§ **Exercise instructions**:
Copy out the following rows word for word.

--- --- ---

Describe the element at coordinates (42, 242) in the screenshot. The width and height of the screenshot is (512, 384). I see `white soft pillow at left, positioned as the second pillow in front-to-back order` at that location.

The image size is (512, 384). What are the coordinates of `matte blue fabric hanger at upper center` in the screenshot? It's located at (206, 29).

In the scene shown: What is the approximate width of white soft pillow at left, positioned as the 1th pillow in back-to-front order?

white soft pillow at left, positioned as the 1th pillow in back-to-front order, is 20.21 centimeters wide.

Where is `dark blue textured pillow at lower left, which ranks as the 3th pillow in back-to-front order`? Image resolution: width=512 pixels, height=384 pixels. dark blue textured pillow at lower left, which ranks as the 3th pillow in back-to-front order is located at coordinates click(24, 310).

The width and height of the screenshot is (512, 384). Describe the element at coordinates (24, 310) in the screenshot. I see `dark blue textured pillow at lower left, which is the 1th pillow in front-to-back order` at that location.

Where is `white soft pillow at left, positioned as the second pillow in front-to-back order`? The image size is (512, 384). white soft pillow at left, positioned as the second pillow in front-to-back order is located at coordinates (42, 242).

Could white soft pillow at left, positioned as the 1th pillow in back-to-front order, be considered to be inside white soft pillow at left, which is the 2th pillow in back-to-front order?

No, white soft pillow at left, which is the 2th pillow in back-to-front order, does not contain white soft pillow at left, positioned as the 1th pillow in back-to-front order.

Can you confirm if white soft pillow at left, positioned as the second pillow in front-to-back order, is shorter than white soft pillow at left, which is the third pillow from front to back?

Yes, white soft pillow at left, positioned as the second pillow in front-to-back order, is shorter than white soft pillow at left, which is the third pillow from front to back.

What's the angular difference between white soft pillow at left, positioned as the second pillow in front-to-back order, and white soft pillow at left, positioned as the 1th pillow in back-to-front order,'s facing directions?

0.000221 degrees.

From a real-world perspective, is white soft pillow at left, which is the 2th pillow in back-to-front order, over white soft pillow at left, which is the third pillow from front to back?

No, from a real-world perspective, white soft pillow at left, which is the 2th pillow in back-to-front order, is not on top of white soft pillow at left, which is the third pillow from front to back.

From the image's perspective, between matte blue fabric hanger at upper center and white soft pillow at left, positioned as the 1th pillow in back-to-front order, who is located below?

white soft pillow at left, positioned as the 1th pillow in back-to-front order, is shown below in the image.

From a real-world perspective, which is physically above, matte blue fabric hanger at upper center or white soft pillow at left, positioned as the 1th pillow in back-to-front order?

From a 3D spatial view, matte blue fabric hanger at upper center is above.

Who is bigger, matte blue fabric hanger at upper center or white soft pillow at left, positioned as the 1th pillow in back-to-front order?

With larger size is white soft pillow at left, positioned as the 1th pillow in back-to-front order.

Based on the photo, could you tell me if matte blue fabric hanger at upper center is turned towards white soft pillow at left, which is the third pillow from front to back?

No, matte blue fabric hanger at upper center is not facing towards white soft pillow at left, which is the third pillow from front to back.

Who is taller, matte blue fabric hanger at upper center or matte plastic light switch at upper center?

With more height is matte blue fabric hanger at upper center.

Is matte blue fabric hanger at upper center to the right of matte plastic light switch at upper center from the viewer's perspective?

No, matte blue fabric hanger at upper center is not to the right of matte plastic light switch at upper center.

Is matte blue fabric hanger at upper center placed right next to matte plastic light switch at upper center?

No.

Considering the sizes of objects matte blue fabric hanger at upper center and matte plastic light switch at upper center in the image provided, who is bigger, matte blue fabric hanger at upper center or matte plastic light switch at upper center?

--- --- ---

§ **Answer to the task**:
Describe the element at coordinates (42, 242) in the screenshot. The width and height of the screenshot is (512, 384). I see `white soft pillow at left, positioned as the second pillow in front-to-back order` at that location.

The image size is (512, 384). What are the coordinates of `matte blue fabric hanger at upper center` in the screenshot? It's located at (206, 29).

In the scene shown: What is the approximate width of white soft pillow at left, positioned as the 1th pillow in back-to-front order?

white soft pillow at left, positioned as the 1th pillow in back-to-front order, is 20.21 centimeters wide.

Where is `dark blue textured pillow at lower left, which ranks as the 3th pillow in back-to-front order`? Image resolution: width=512 pixels, height=384 pixels. dark blue textured pillow at lower left, which ranks as the 3th pillow in back-to-front order is located at coordinates click(24, 310).

The width and height of the screenshot is (512, 384). Describe the element at coordinates (24, 310) in the screenshot. I see `dark blue textured pillow at lower left, which is the 1th pillow in front-to-back order` at that location.

Where is `white soft pillow at left, positioned as the second pillow in front-to-back order`? The image size is (512, 384). white soft pillow at left, positioned as the second pillow in front-to-back order is located at coordinates (42, 242).

Could white soft pillow at left, positioned as the 1th pillow in back-to-front order, be considered to be inside white soft pillow at left, which is the 2th pillow in back-to-front order?

No, white soft pillow at left, which is the 2th pillow in back-to-front order, does not contain white soft pillow at left, positioned as the 1th pillow in back-to-front order.

Can you confirm if white soft pillow at left, positioned as the second pillow in front-to-back order, is shorter than white soft pillow at left, which is the third pillow from front to back?

Yes, white soft pillow at left, positioned as the second pillow in front-to-back order, is shorter than white soft pillow at left, which is the third pillow from front to back.

What's the angular difference between white soft pillow at left, positioned as the second pillow in front-to-back order, and white soft pillow at left, positioned as the 1th pillow in back-to-front order,'s facing directions?

0.000221 degrees.

From a real-world perspective, is white soft pillow at left, which is the 2th pillow in back-to-front order, over white soft pillow at left, which is the third pillow from front to back?

No, from a real-world perspective, white soft pillow at left, which is the 2th pillow in back-to-front order, is not on top of white soft pillow at left, which is the third pillow from front to back.

From the image's perspective, between matte blue fabric hanger at upper center and white soft pillow at left, positioned as the 1th pillow in back-to-front order, who is located below?

white soft pillow at left, positioned as the 1th pillow in back-to-front order, is shown below in the image.

From a real-world perspective, which is physically above, matte blue fabric hanger at upper center or white soft pillow at left, positioned as the 1th pillow in back-to-front order?

From a 3D spatial view, matte blue fabric hanger at upper center is above.

Who is bigger, matte blue fabric hanger at upper center or white soft pillow at left, positioned as the 1th pillow in back-to-front order?

With larger size is white soft pillow at left, positioned as the 1th pillow in back-to-front order.

Based on the photo, could you tell me if matte blue fabric hanger at upper center is turned towards white soft pillow at left, which is the third pillow from front to back?

No, matte blue fabric hanger at upper center is not facing towards white soft pillow at left, which is the third pillow from front to back.

Who is taller, matte blue fabric hanger at upper center or matte plastic light switch at upper center?

With more height is matte blue fabric hanger at upper center.

Is matte blue fabric hanger at upper center to the right of matte plastic light switch at upper center from the viewer's perspective?

No, matte blue fabric hanger at upper center is not to the right of matte plastic light switch at upper center.

Is matte blue fabric hanger at upper center placed right next to matte plastic light switch at upper center?

No.

Considering the sizes of objects matte blue fabric hanger at upper center and matte plastic light switch at upper center in the image provided, who is bigger, matte blue fabric hanger at upper center or matte plastic light switch at upper center?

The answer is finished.